INFORMATION SUPPLIED -

■ ■ ■ ■ ■ ■ ■

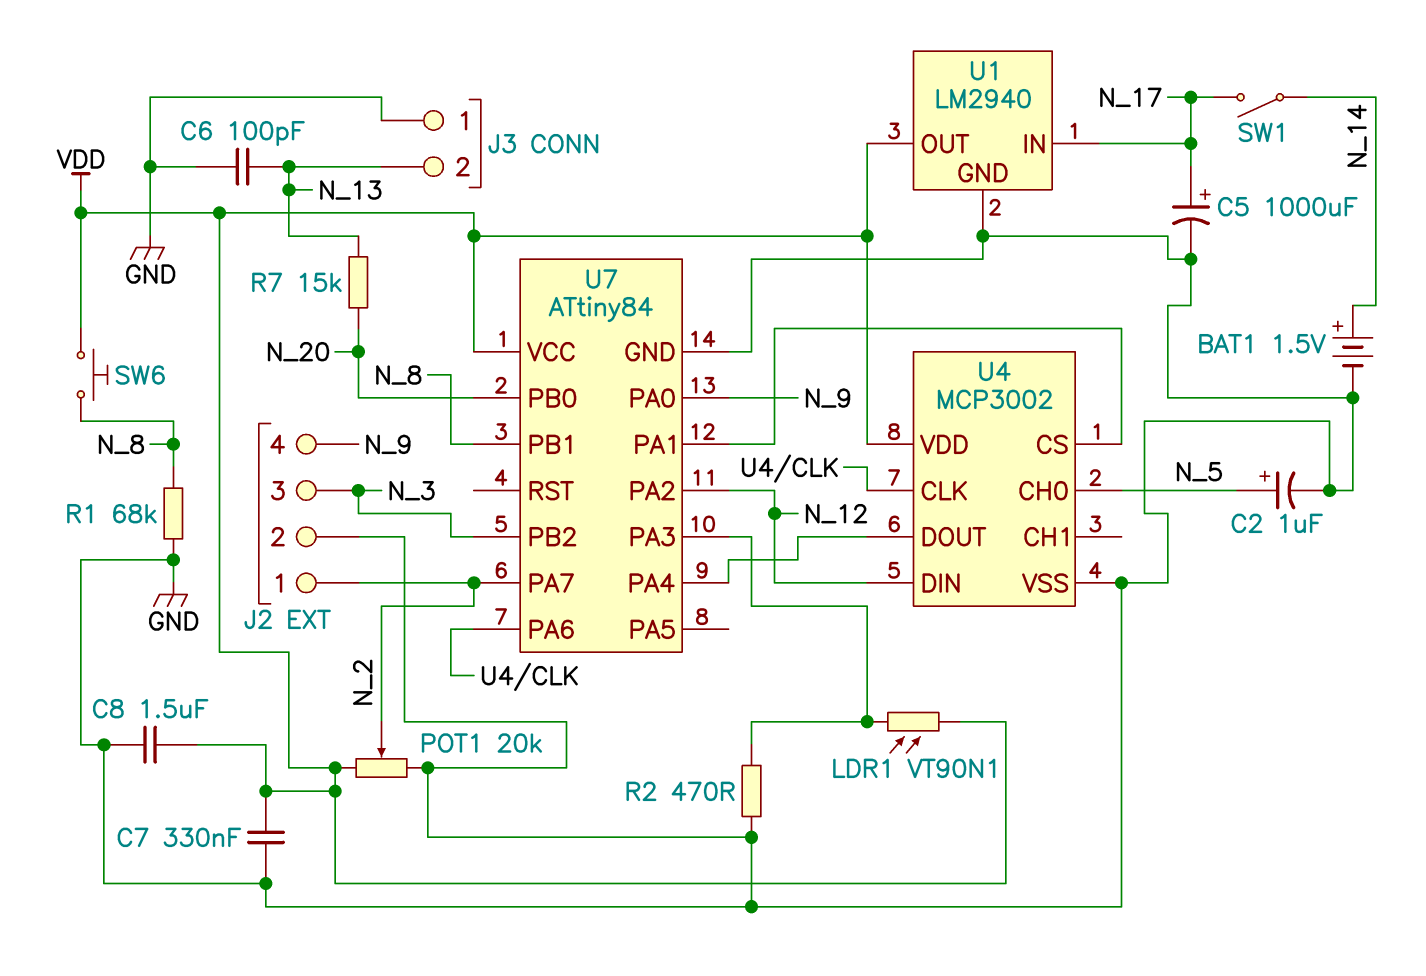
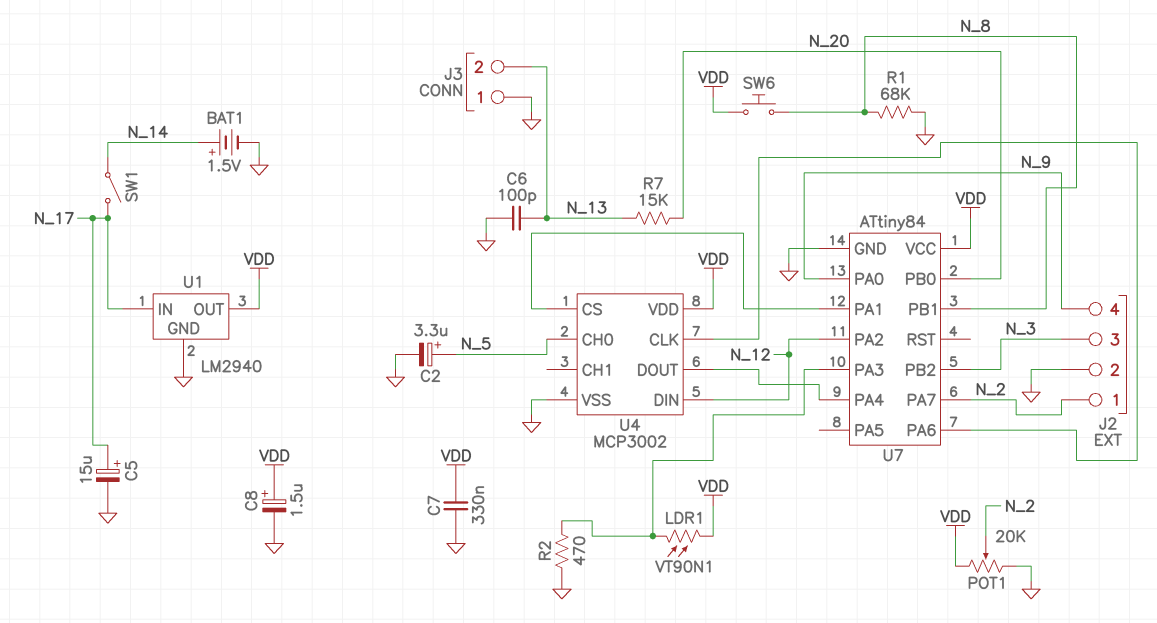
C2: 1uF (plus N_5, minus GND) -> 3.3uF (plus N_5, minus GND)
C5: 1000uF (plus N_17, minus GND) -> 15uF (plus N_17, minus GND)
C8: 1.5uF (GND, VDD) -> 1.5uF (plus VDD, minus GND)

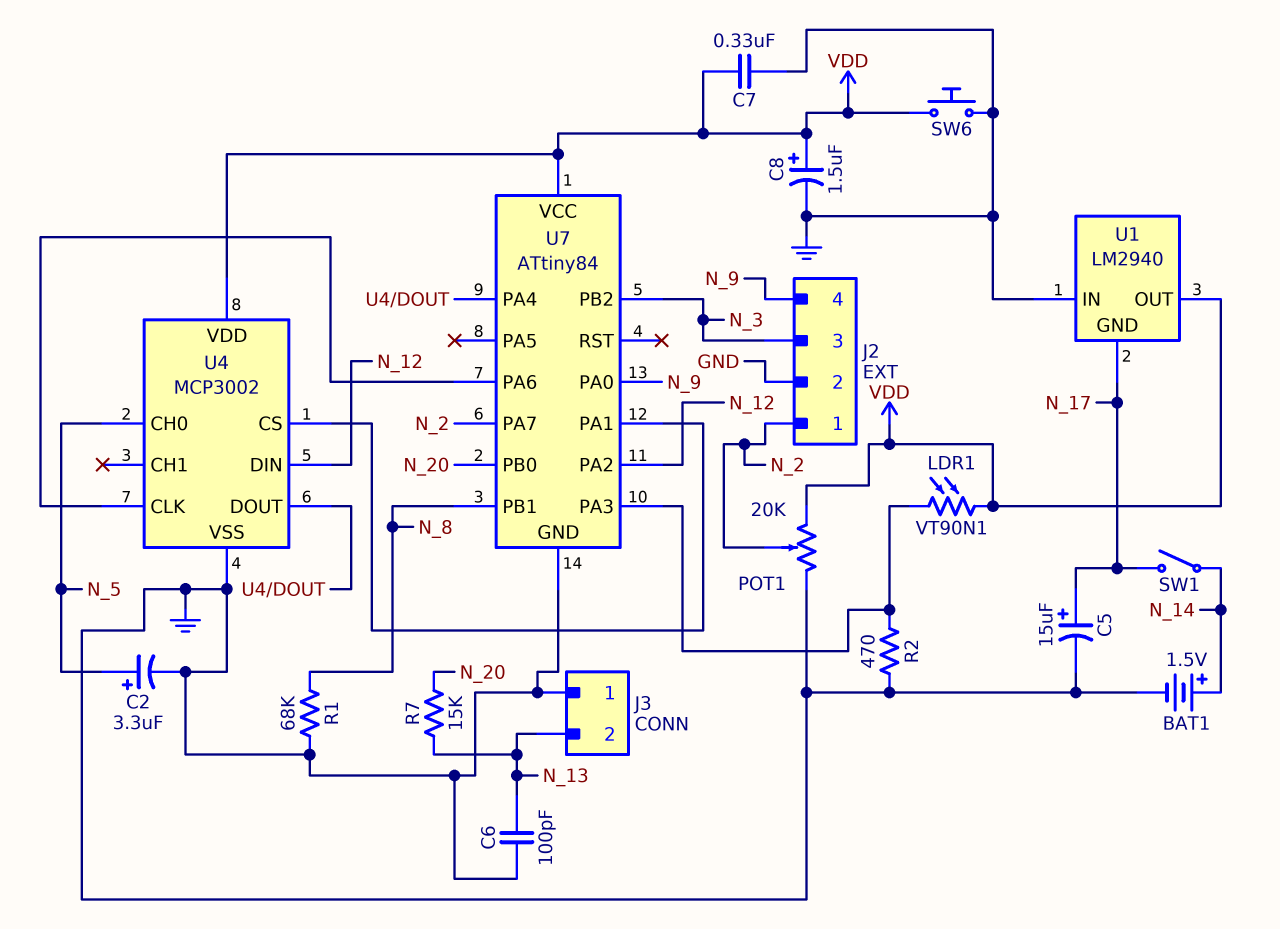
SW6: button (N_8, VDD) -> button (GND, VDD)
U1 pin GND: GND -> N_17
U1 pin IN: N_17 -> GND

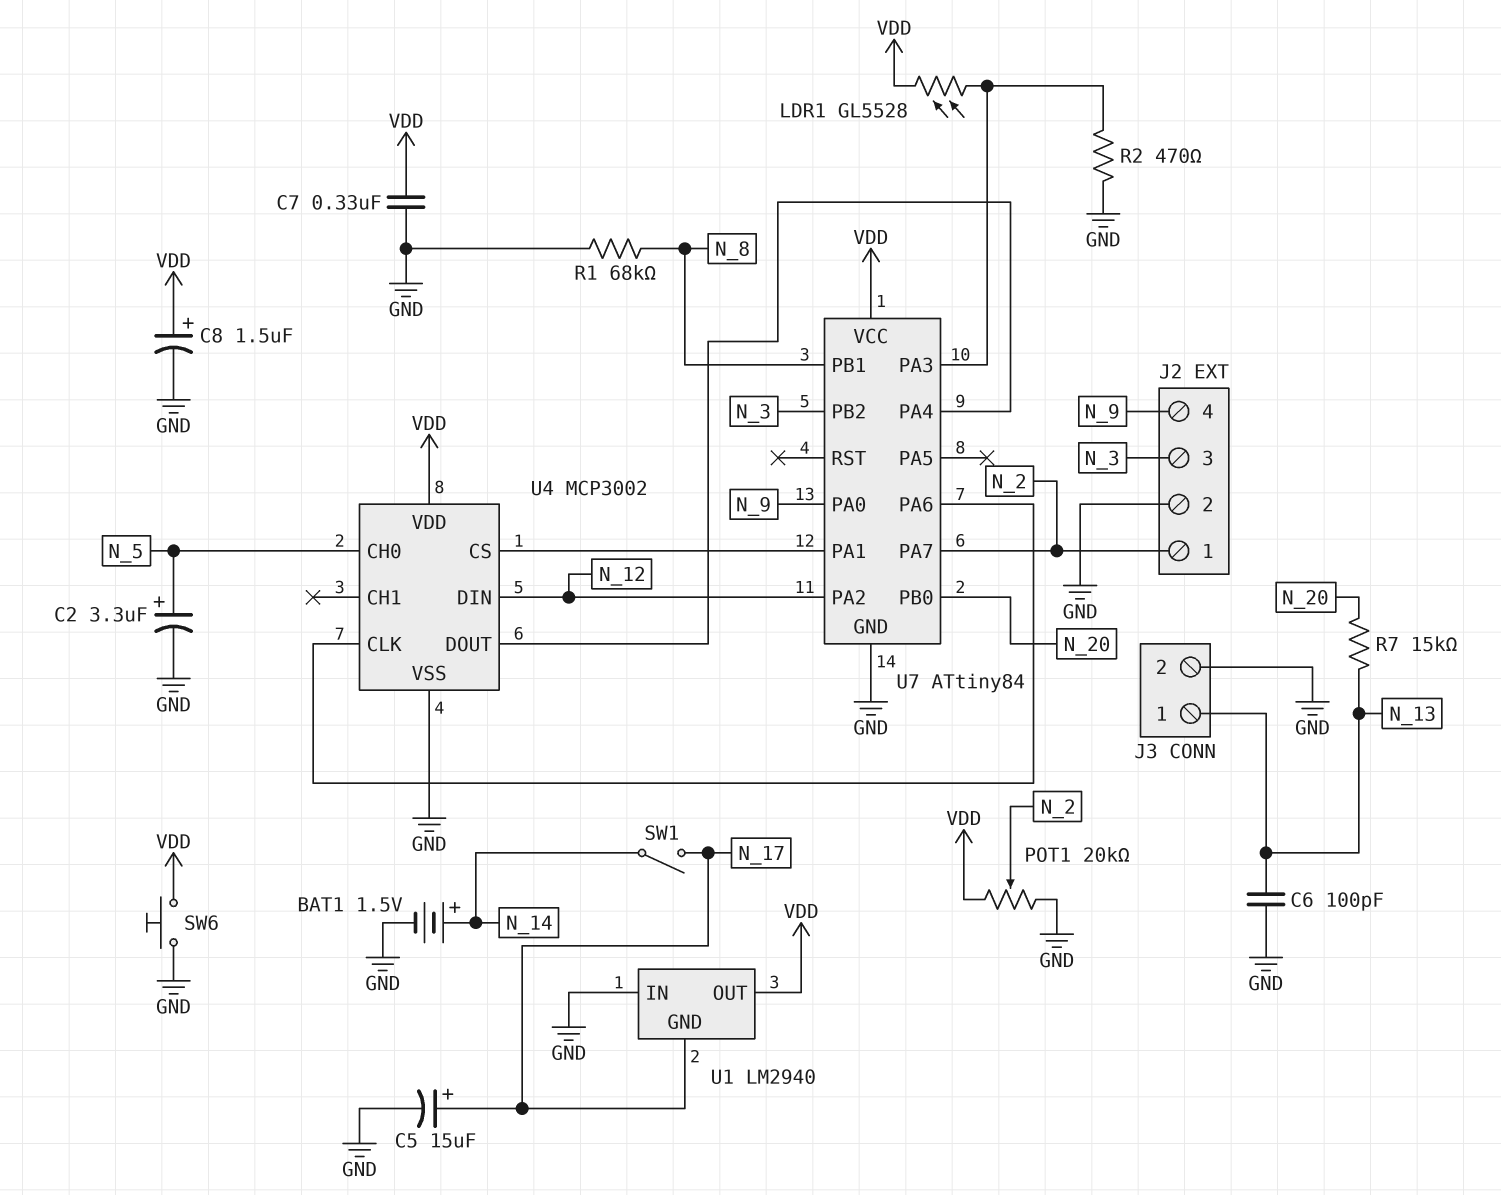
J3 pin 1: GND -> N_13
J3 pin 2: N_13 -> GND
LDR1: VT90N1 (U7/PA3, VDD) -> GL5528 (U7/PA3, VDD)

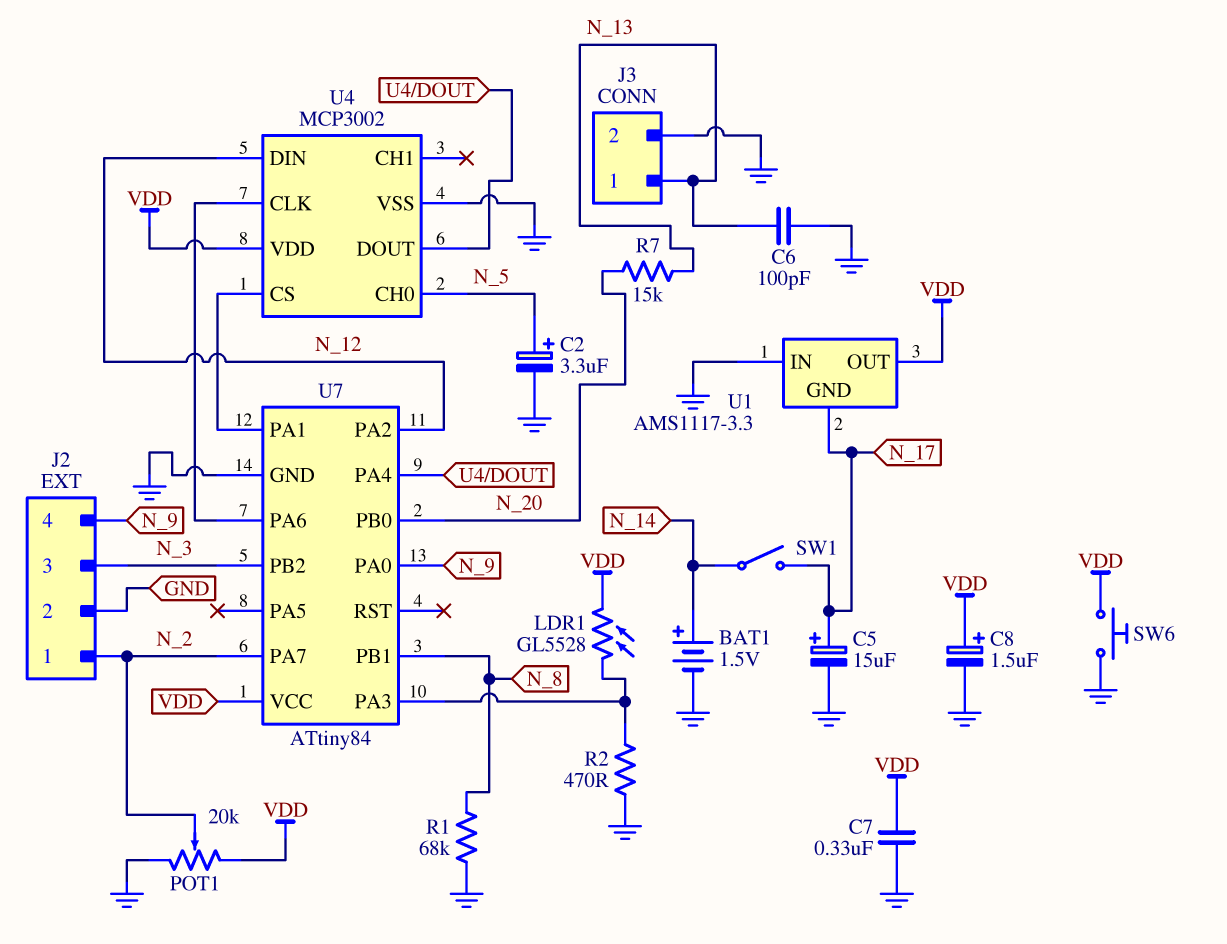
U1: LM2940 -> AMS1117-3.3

■ ■ ■ ■ ■ ■ ■

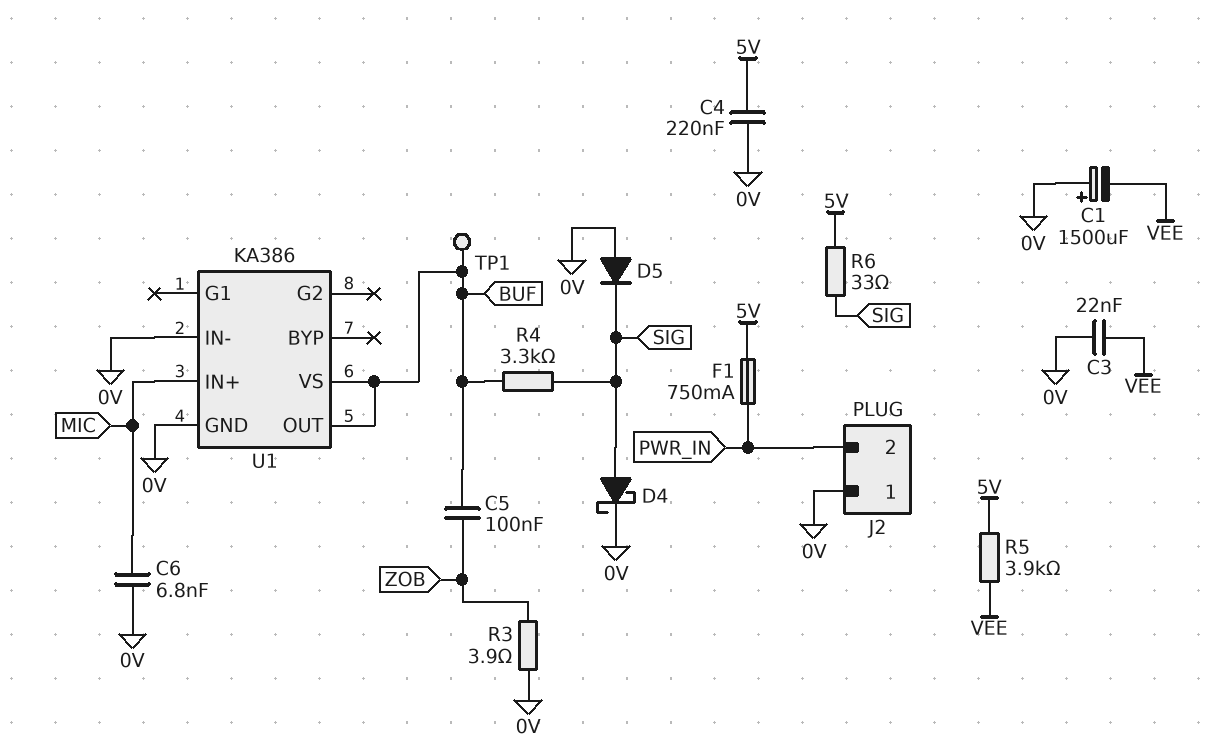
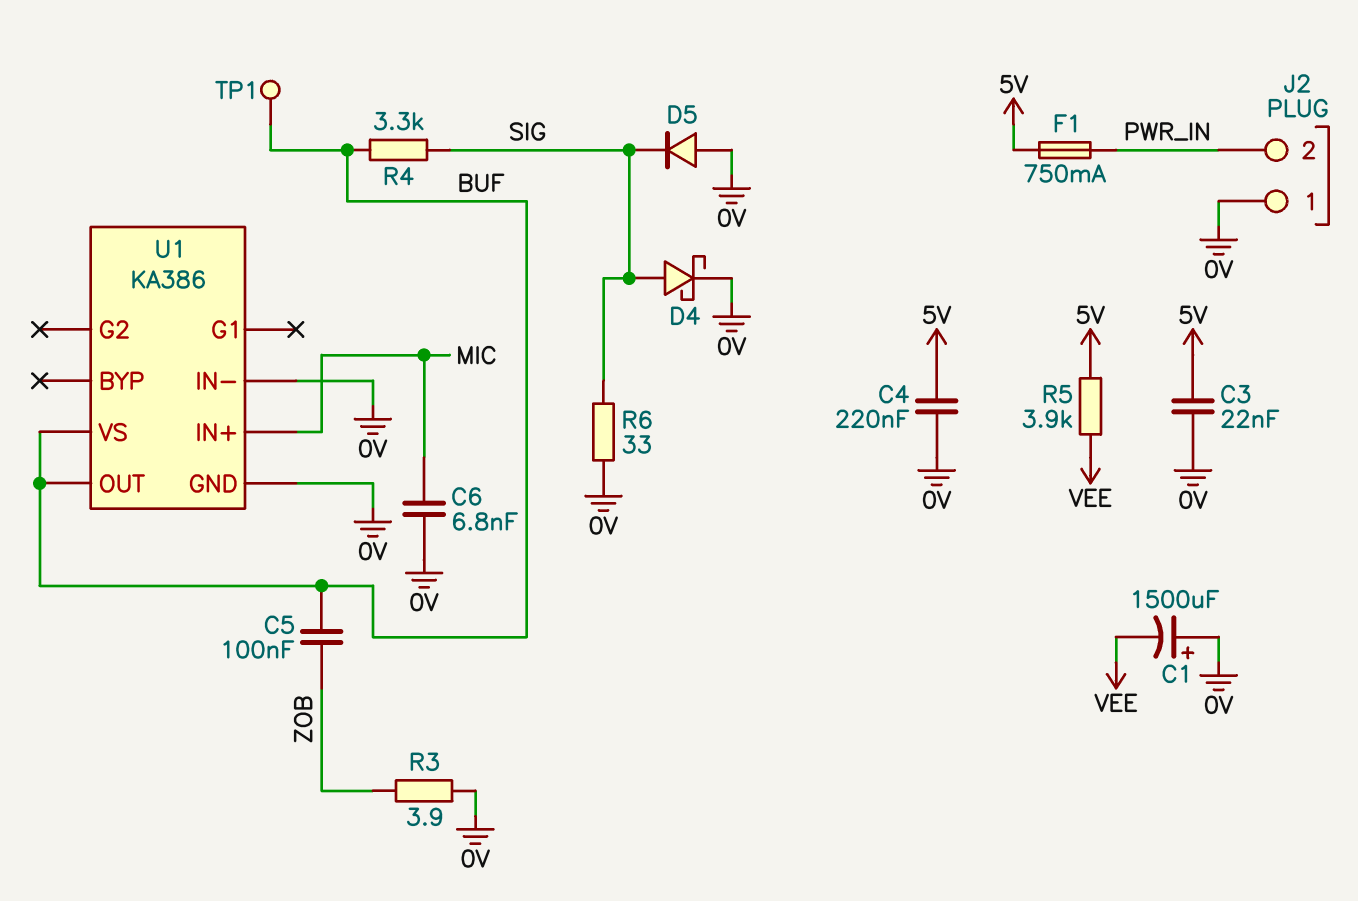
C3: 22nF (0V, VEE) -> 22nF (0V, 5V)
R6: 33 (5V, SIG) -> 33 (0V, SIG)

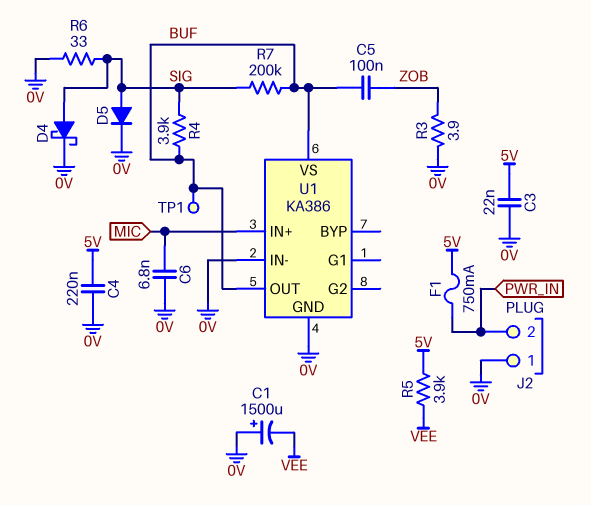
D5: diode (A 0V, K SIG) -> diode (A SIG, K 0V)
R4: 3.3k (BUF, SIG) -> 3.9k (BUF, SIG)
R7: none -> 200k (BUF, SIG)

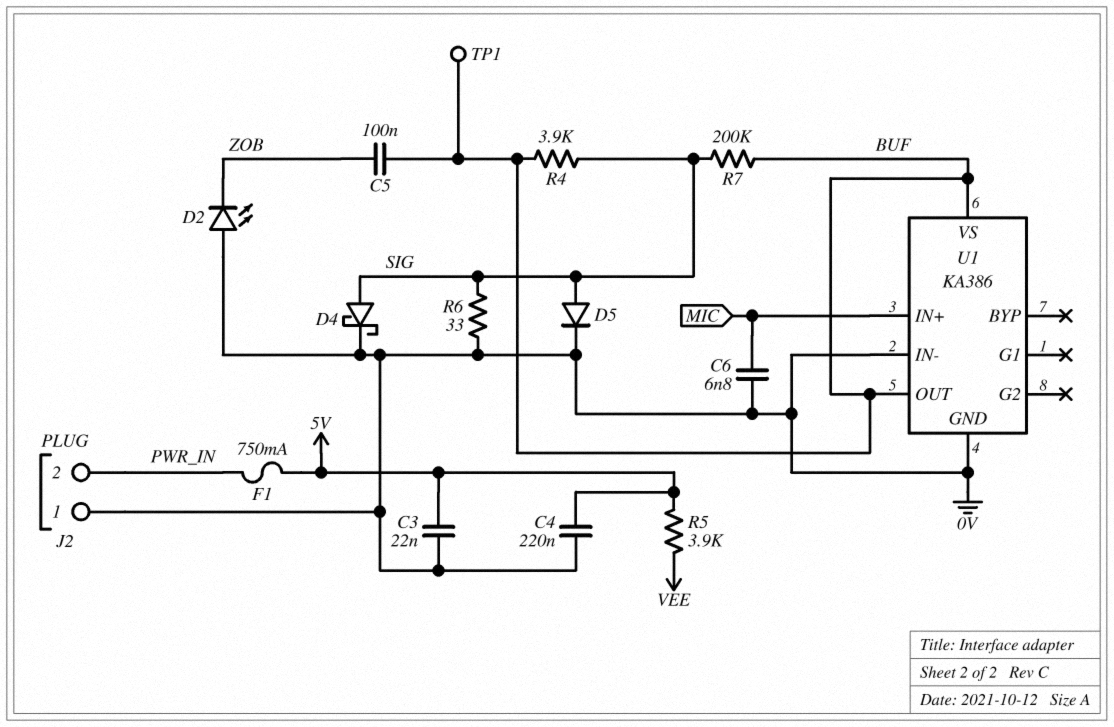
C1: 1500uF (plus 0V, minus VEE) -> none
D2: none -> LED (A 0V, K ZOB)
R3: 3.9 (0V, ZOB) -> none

■ ■ ■ ■ ■ ■ ■

Nothing but the lines above from the line with "C2: 1uF (plus" up to and including the line with "U1: LM2940 -> AMS1117-3.3" should be returned, exactly as written and without pictures.

YOUR SOLUTION -
C2: 1uF (plus N_5, minus GND) -> 3.3uF (plus N_5, minus GND)
C5: 1000uF (plus N_17, minus GND) -> 15uF (plus N_17, minus GND)
C8: 1.5uF (GND, VDD) -> 1.5uF (plus VDD, minus GND)

SW6: button (N_8, VDD) -> button (GND, VDD)
U1 pin GND: GND -> N_17
U1 pin IN: N_17 -> GND

J3 pin 1: GND -> N_13
J3 pin 2: N_13 -> GND
LDR1: VT90N1 (U7/PA3, VDD) -> GL5528 (U7/PA3, VDD)

U1: LM2940 -> AMS1117-3.3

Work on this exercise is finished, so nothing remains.